> _EXERCISE PROMPT_
Output the line that contains "(573, 264) = (649, 390): turquoise", then every line beneath it through the end of the records, exactly as given and with no other lines.

> _GIVEN ENTRIES_
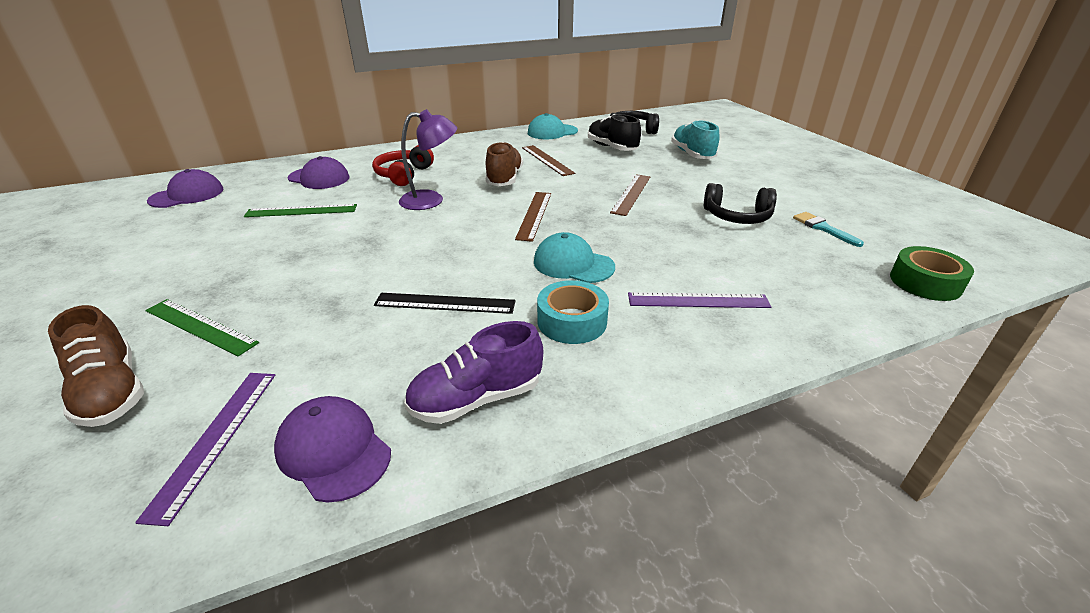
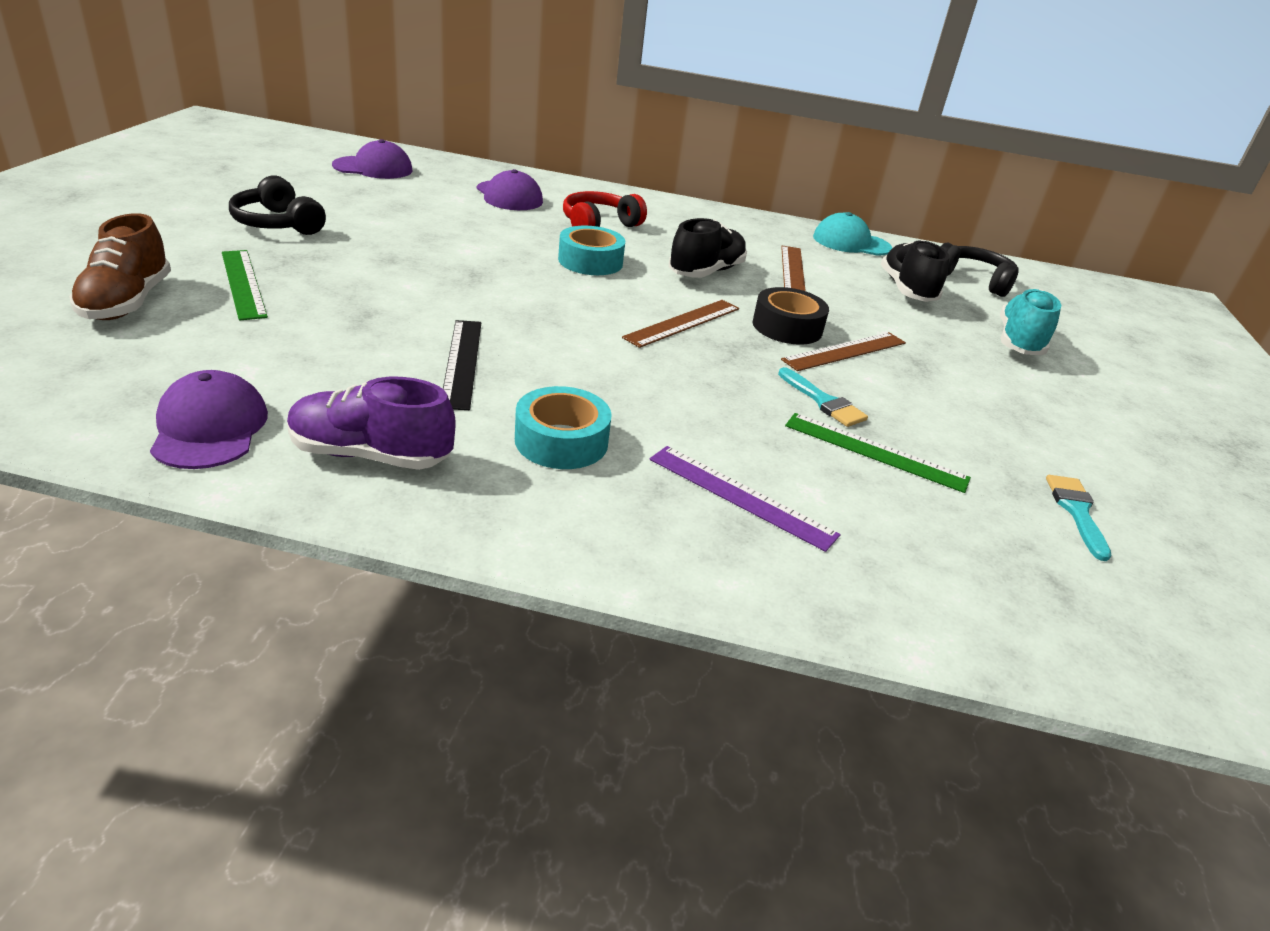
camera: 30 degrees right, 0 degrees up
(215, 439) = (147, 372): purple ruler -> none
(301, 211) = (450, 221): green ruler -> green ruler (875, 452)
(431, 200) = (590, 261): purple lamp -> turquoise tape
(445, 303) = (462, 362): black ruler -> black ruler turned 45 degrees clockwise
(504, 179) = (706, 272): brown shoe -> black shoe
(573, 264) = (649, 390): turquoise cap -> none
(587, 193) = (787, 327): none -> black tape
(659, 226) = (823, 401): none -> turquoise brush
(737, 216) = (957, 439): black headphones -> black headphones (278, 224)
(925, 282) = (1133, 651): green tape -> none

> _ANSWER FOR THE TASK_
(573, 264) = (649, 390): turquoise cap -> none
(587, 193) = (787, 327): none -> black tape
(659, 226) = (823, 401): none -> turquoise brush
(737, 216) = (957, 439): black headphones -> black headphones (278, 224)
(925, 282) = (1133, 651): green tape -> none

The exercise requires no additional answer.